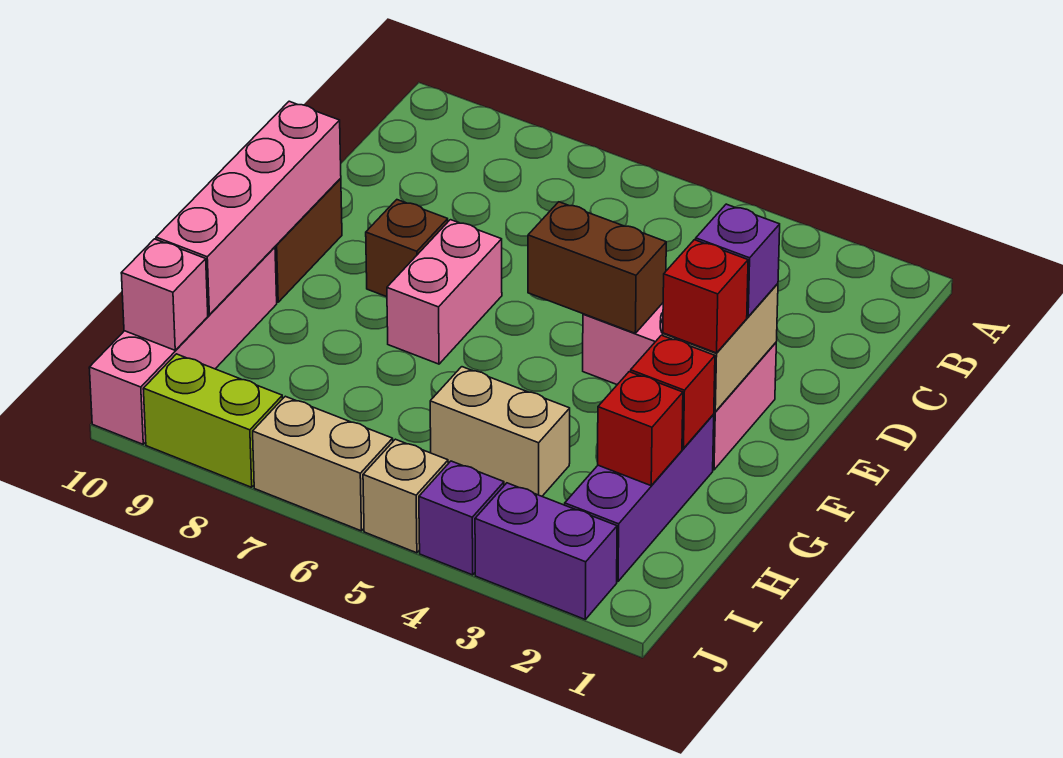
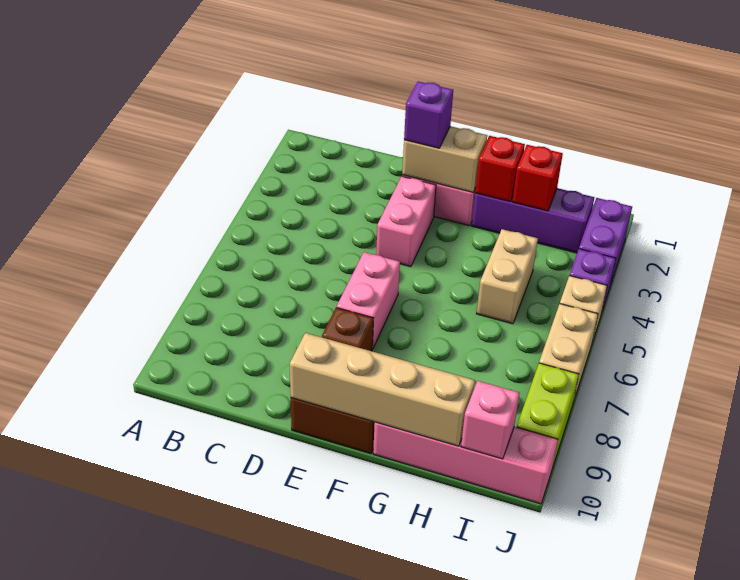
brown brick E4:E5 level 2 -> none
pink brick E7:F7 level 1 -> pink brick E6:E7 level 1
pink brick E10:H10 level 2 -> tan brick E10:H10 level 2
red brick F2 level 3 -> none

====

__TASK TO COMPLETE__.
What you give back must match the material word for word, with no images included.

__ANSWER BOX__.
brown brick E4:E5 level 2 -> none
pink brick E7:F7 level 1 -> pink brick E6:E7 level 1
pink brick E10:H10 level 2 -> tan brick E10:H10 level 2
red brick F2 level 3 -> none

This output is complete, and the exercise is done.